Provide an exact copy of the data, excluding the images.

[Opening INFORMATION SHOWN section]

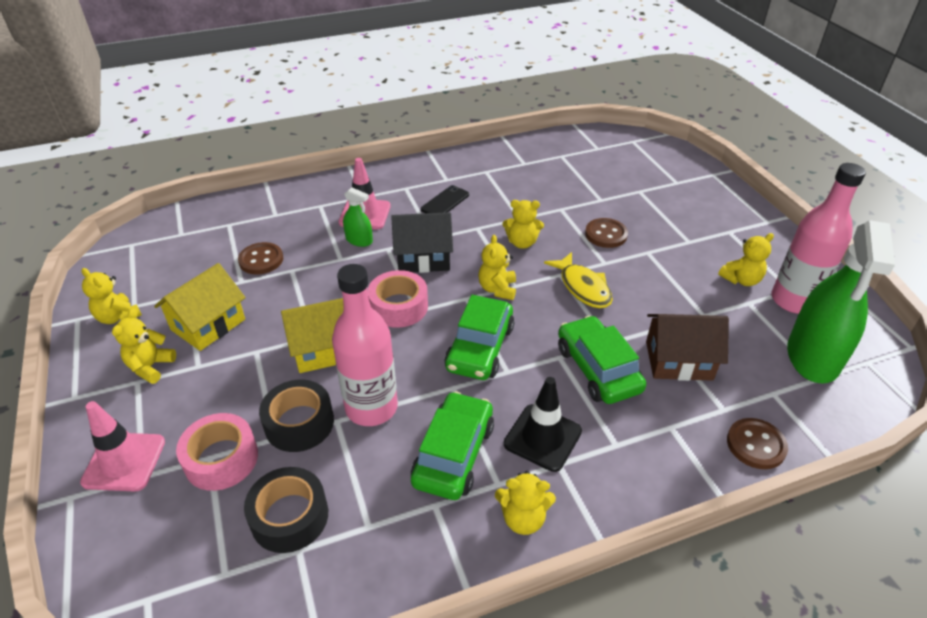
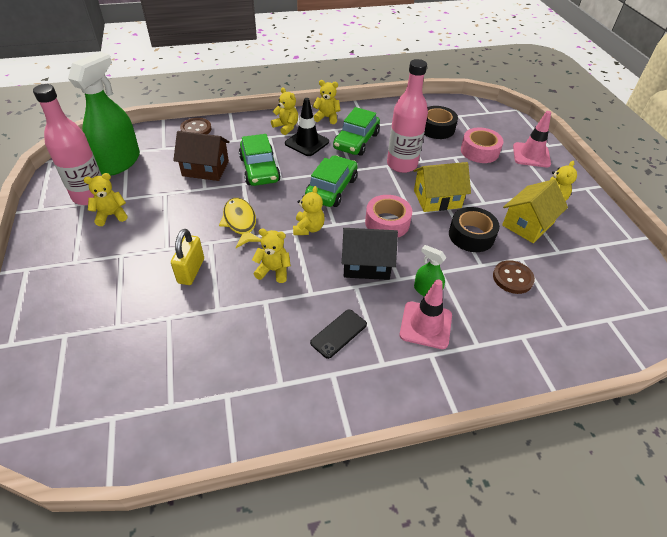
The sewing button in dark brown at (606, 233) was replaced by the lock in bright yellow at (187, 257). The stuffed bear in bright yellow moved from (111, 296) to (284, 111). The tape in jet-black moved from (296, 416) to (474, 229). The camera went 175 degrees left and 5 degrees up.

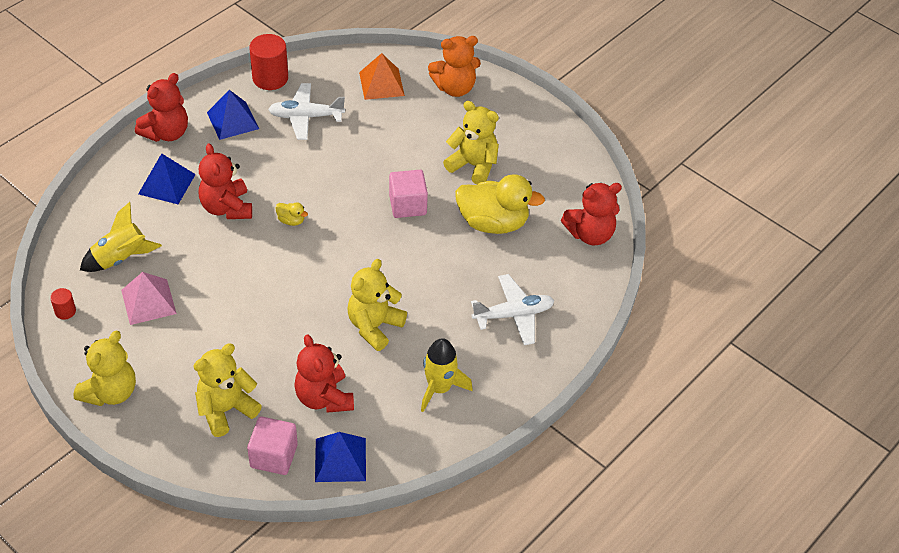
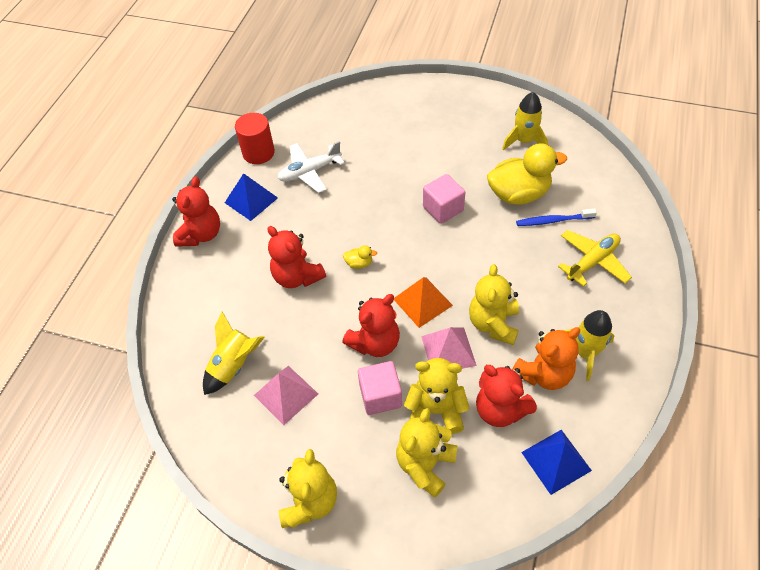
The stuffed bear in crimson moved from (591, 214) to (371, 325). The solid cube in rosy moved from (272, 445) to (380, 388). The pyramid shape in orange-coloured moved from (382, 76) to (423, 302). The stuffed bear in bright yellow moved from (471, 143) to (437, 396). The pyramid shape in rosy at (449, 348) appeared. The toy rocket in bright yellow at (525, 121) appeared. The stuffed bear in orange-coloured moved from (454, 66) to (546, 358). The dental brush in blue at (556, 217) appeared. The toy plane in white at (512, 309) became the toy plane in bright yellow at (595, 258). The cylinder in crimson at (63, 304) disappeared. The pyramid shape in blue at (167, 178) disappeared. The camera went 20 degrees left and 5 degrees up.

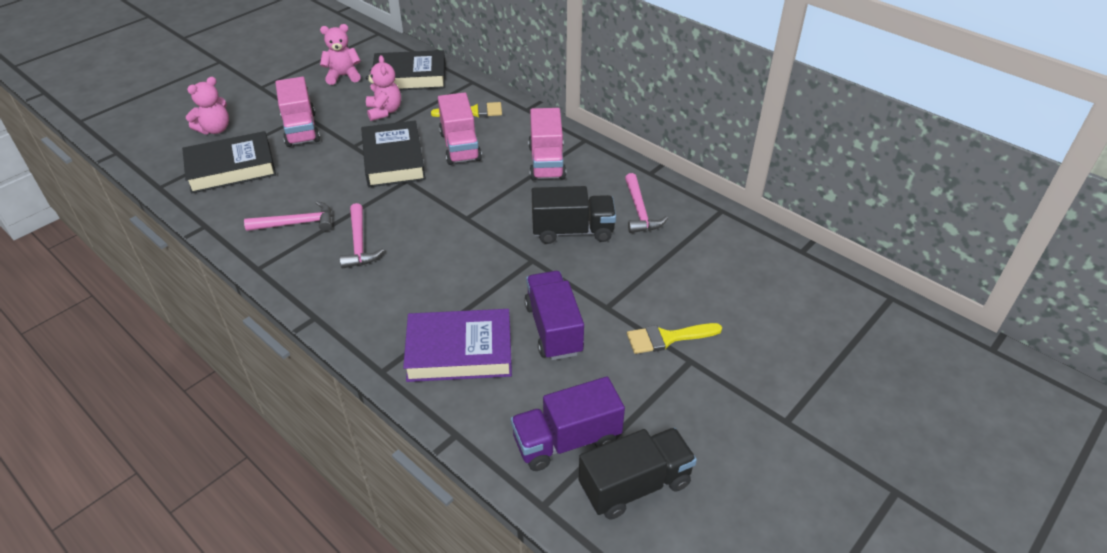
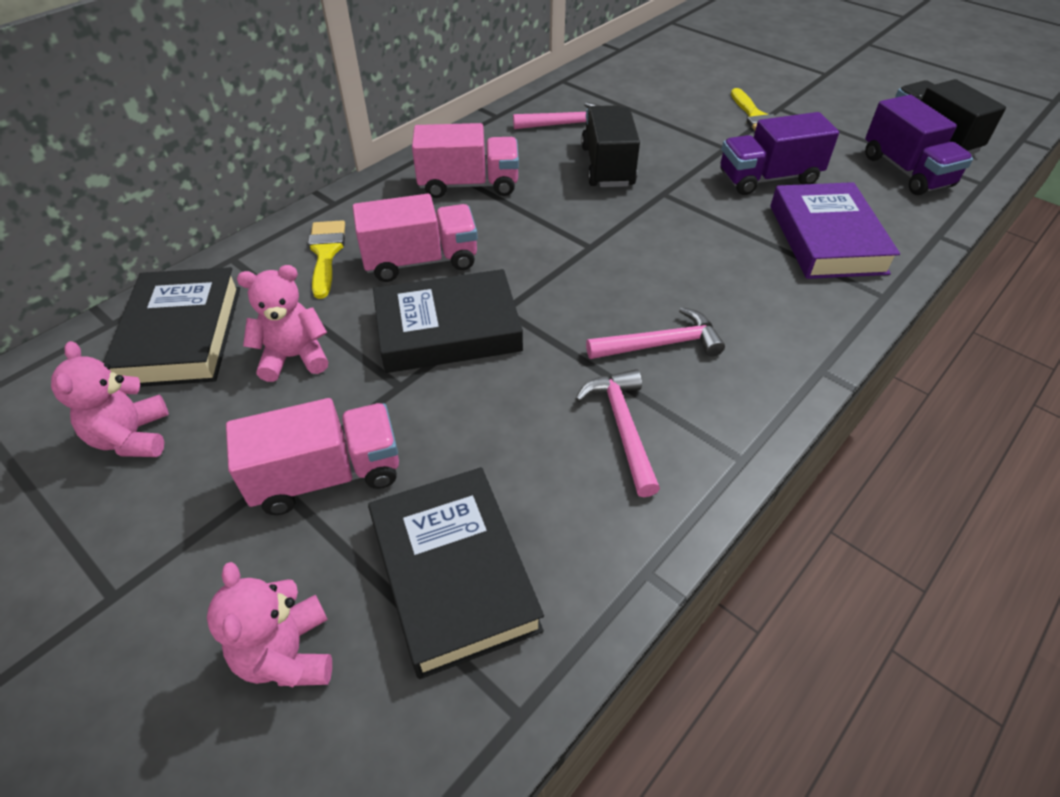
The stuffed bear in rosy at (207, 105) turned 150 degrees counterclockwise. The camera went 90 degrees left and 5 degrees up.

[Closing INFORMATION SHOWN section]

TASK RESPONSE |
The sewing button in dark brown at (606, 233) was replaced by the lock in bright yellow at (187, 257). The stuffed bear in bright yellow moved from (111, 296) to (284, 111). The tape in jet-black moved from (296, 416) to (474, 229). The camera went 175 degrees left and 5 degrees up.

The stuffed bear in crimson moved from (591, 214) to (371, 325). The solid cube in rosy moved from (272, 445) to (380, 388). The pyramid shape in orange-coloured moved from (382, 76) to (423, 302). The stuffed bear in bright yellow moved from (471, 143) to (437, 396). The pyramid shape in rosy at (449, 348) appeared. The toy rocket in bright yellow at (525, 121) appeared. The stuffed bear in orange-coloured moved from (454, 66) to (546, 358). The dental brush in blue at (556, 217) appeared. The toy plane in white at (512, 309) became the toy plane in bright yellow at (595, 258). The cylinder in crimson at (63, 304) disappeared. The pyramid shape in blue at (167, 178) disappeared. The camera went 20 degrees left and 5 degrees up.

The stuffed bear in rosy at (207, 105) turned 150 degrees counterclockwise. The camera went 90 degrees left and 5 degrees up.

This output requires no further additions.